**Prompt**
Copy the following data exactly and drop the pictures.

**Input for this task**
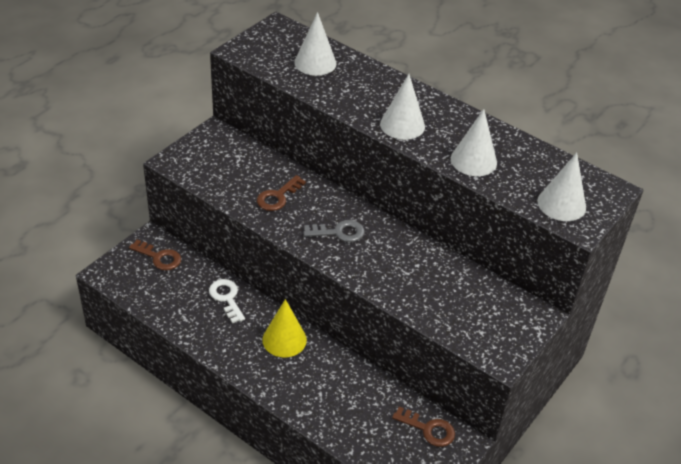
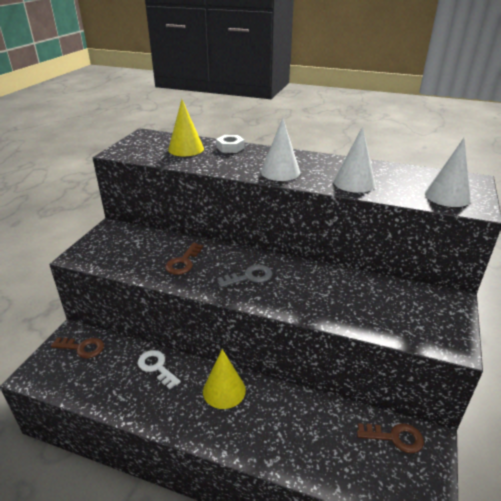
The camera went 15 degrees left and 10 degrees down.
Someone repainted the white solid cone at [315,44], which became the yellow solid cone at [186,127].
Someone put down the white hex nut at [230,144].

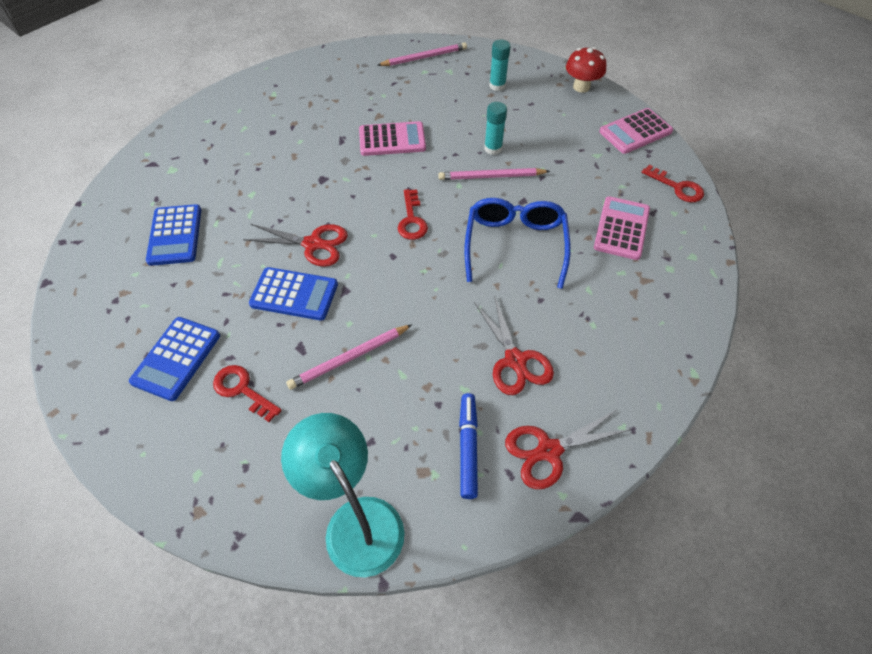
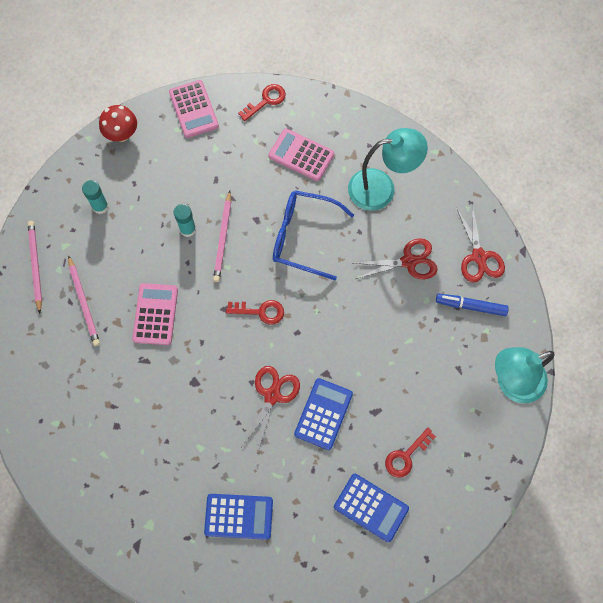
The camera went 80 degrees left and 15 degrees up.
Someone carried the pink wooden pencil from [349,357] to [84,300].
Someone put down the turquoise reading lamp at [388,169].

**Exercise solution**
The camera went 15 degrees left and 10 degrees down.
Someone repainted the white solid cone at [315,44], which became the yellow solid cone at [186,127].
Someone put down the white hex nut at [230,144].

The camera went 80 degrees left and 15 degrees up.
Someone carried the pink wooden pencil from [349,357] to [84,300].
Someone put down the turquoise reading lamp at [388,169].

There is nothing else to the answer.